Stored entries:
**********

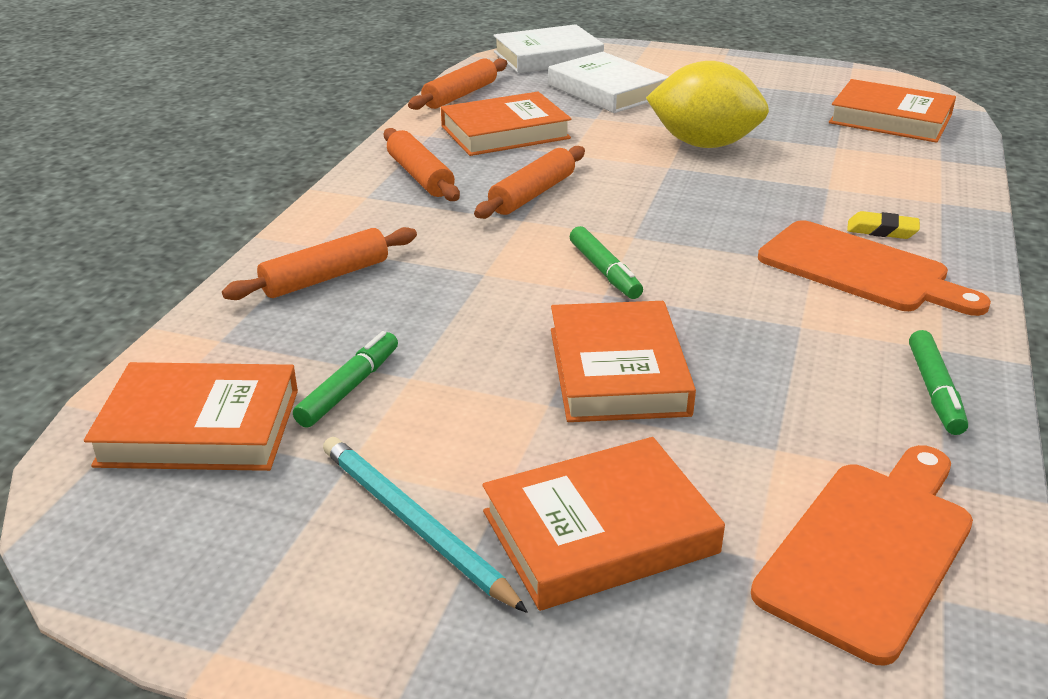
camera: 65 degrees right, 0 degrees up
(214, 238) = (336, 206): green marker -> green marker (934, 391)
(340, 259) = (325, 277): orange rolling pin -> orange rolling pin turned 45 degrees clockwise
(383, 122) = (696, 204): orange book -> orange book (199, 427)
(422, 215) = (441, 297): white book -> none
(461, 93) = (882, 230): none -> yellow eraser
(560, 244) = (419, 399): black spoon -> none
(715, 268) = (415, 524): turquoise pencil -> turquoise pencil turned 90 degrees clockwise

**********

Directive
Please print each of the records word for word, keeping the pictures out.

Solved exercise
camera: 65 degrees right, 0 degrees up
(214, 238) = (336, 206): green marker -> green marker (934, 391)
(340, 259) = (325, 277): orange rolling pin -> orange rolling pin turned 45 degrees clockwise
(383, 122) = (696, 204): orange book -> orange book (199, 427)
(422, 215) = (441, 297): white book -> none
(461, 93) = (882, 230): none -> yellow eraser
(560, 244) = (419, 399): black spoon -> none
(715, 268) = (415, 524): turquoise pencil -> turquoise pencil turned 90 degrees clockwise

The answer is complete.